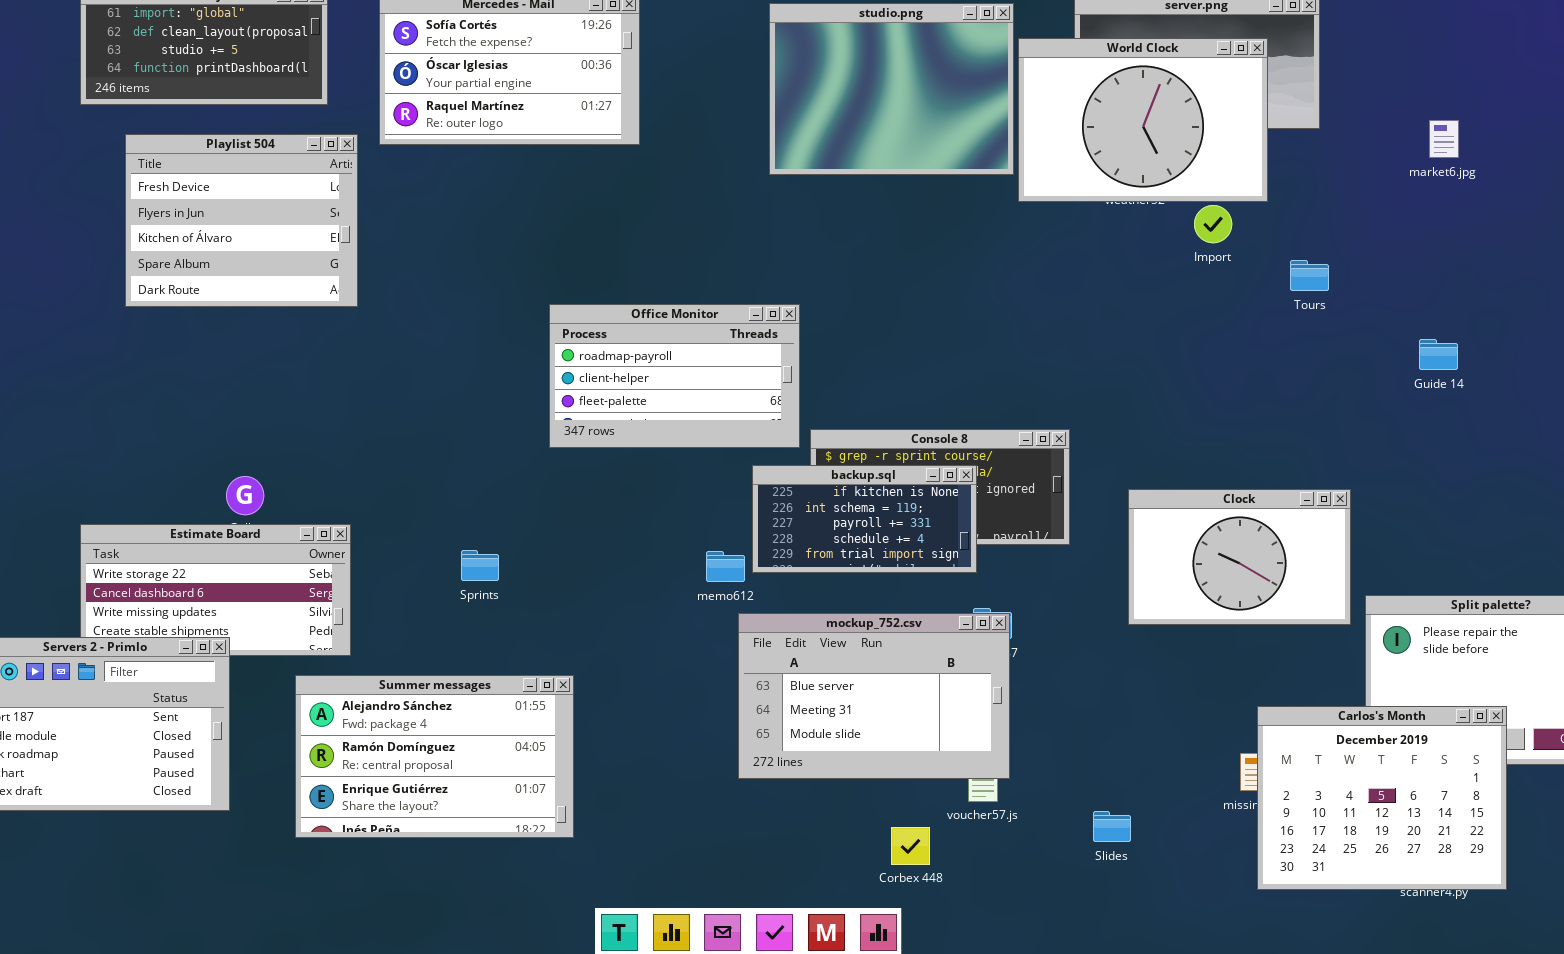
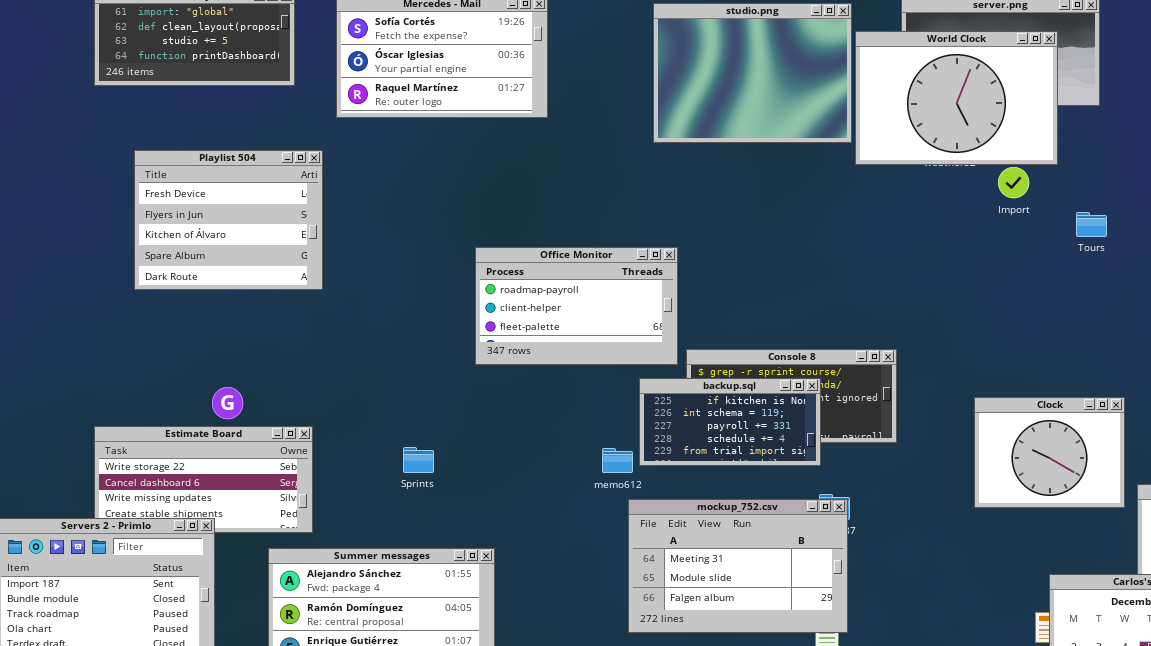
Playlist 504: [125,134,358,307] -> [134,150,323,290], moved
Clock: [1128,489,1351,625] -> [974,397,1125,508], resized
mockup_752.csv: [738,613,1010,779] -> [628,499,848,633], scrolled down 1 row

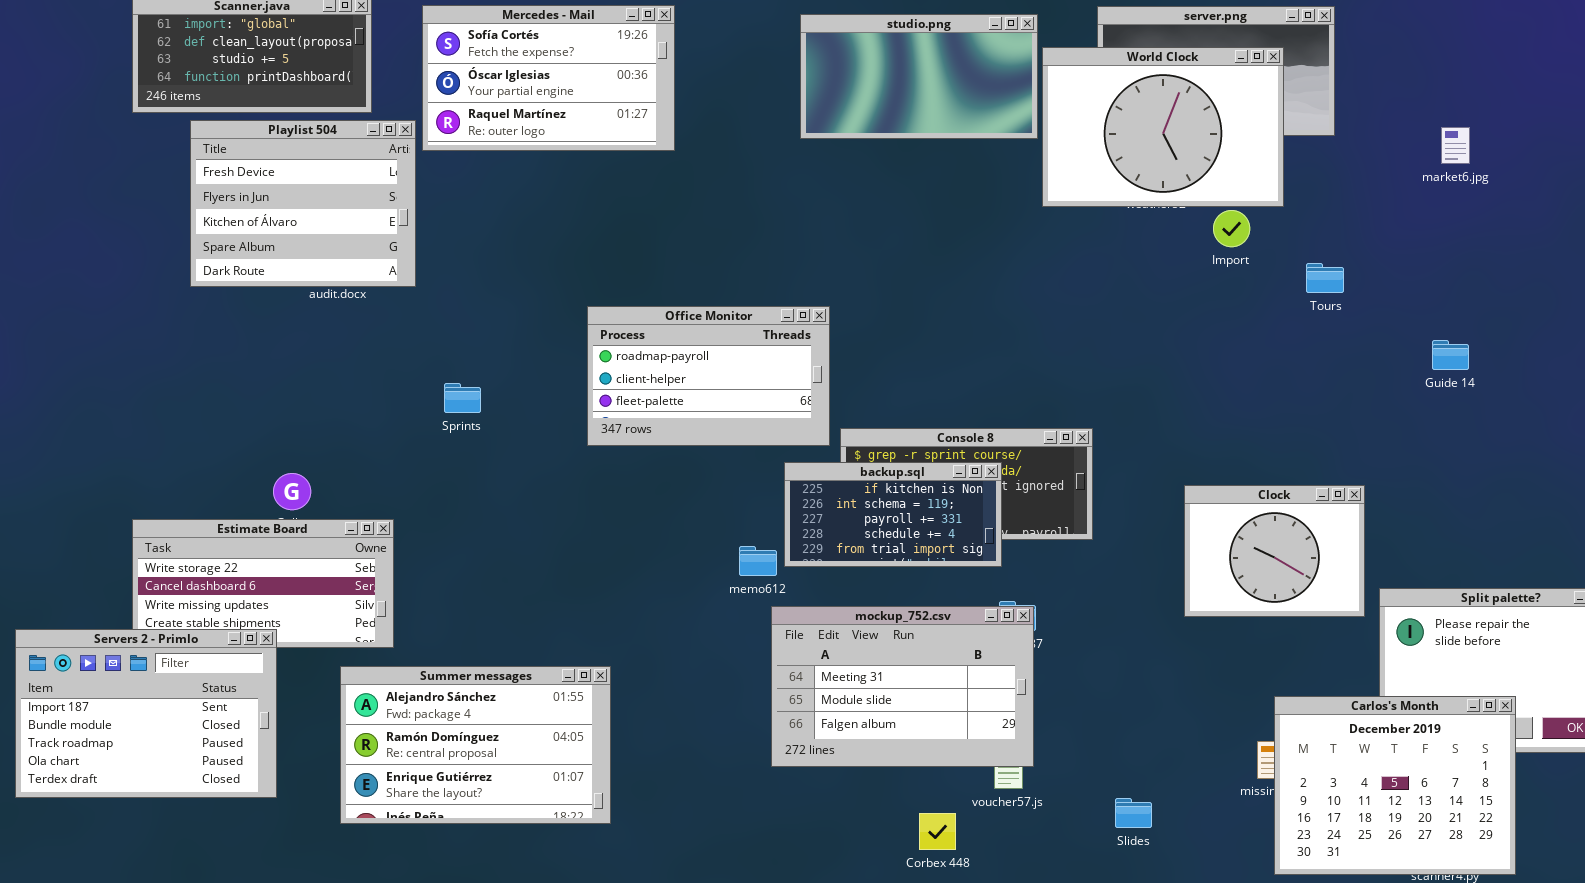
studio.png: [653,3,852,143] -> [800,14,1038,139], resized
Playlist 504: [134,150,323,290] -> [190,120,416,287], moved
Sprints: [403,447,434,473] -> [444,383,481,413], moved

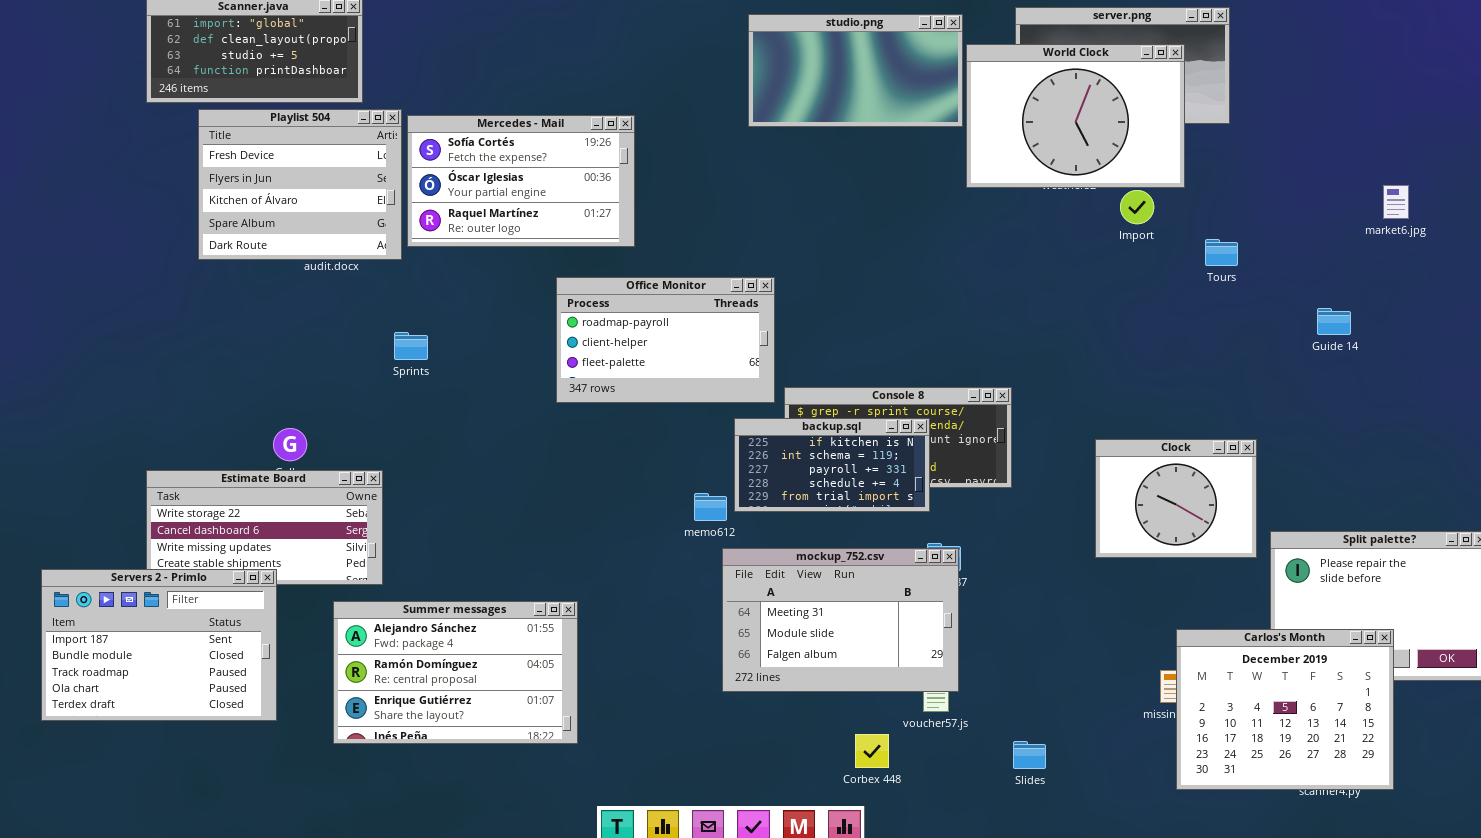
Mercedes - Mail: [422,5,675,151] -> [407,115,635,247], moved
market6.jpg: [1441,127,1470,164] -> [1383,185,1409,219], moved
Sprints: [444,383,481,413] -> [394,332,428,360], moved
Slides: [1115,798,1152,828] -> [1013,741,1046,769], moved

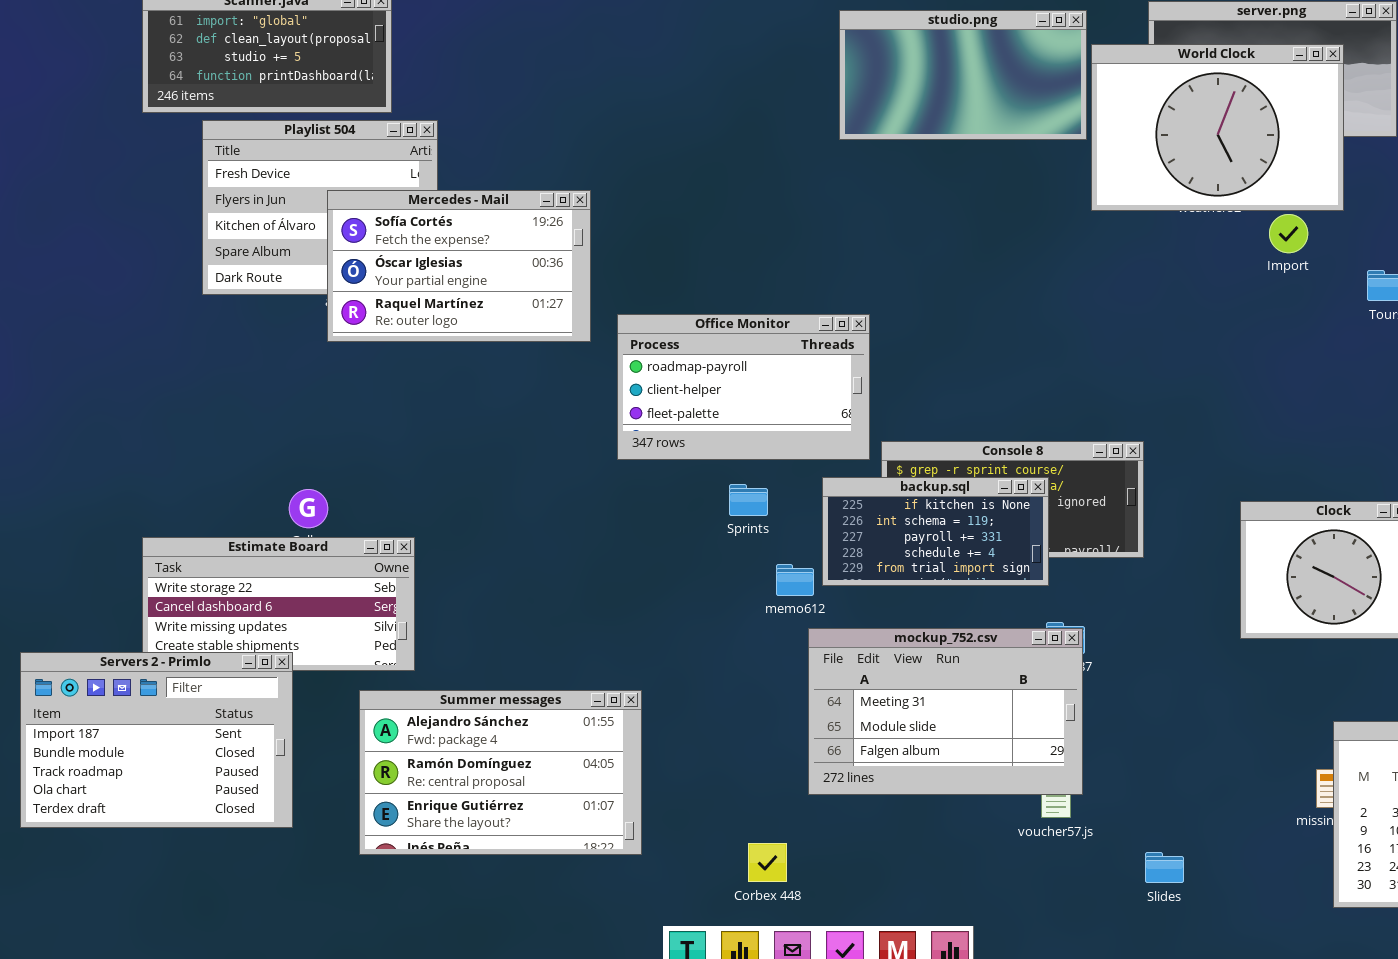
Mercedes - Mail: [407,115,635,247] -> [327,190,591,342], moved
Sprints: [394,332,428,360] -> [729,484,768,516], moved
Corbex 448: [855,734,889,768] -> [748,843,787,882], moved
---
Work task = Print exactly, and print only, the lines from the line with "mockup_752.csv: [738,613,1010,779] ->" through the last line of the entries, both ends included. No pictures belong in the result.

Solution to this problem =
mockup_752.csv: [738,613,1010,779] -> [628,499,848,633], scrolled down 1 row

studio.png: [653,3,852,143] -> [800,14,1038,139], resized
Playlist 504: [134,150,323,290] -> [190,120,416,287], moved
Sprints: [403,447,434,473] -> [444,383,481,413], moved

Mercedes - Mail: [422,5,675,151] -> [407,115,635,247], moved
market6.jpg: [1441,127,1470,164] -> [1383,185,1409,219], moved
Sprints: [444,383,481,413] -> [394,332,428,360], moved
Slides: [1115,798,1152,828] -> [1013,741,1046,769], moved

Mercedes - Mail: [407,115,635,247] -> [327,190,591,342], moved
Sprints: [394,332,428,360] -> [729,484,768,516], moved
Corbex 448: [855,734,889,768] -> [748,843,787,882], moved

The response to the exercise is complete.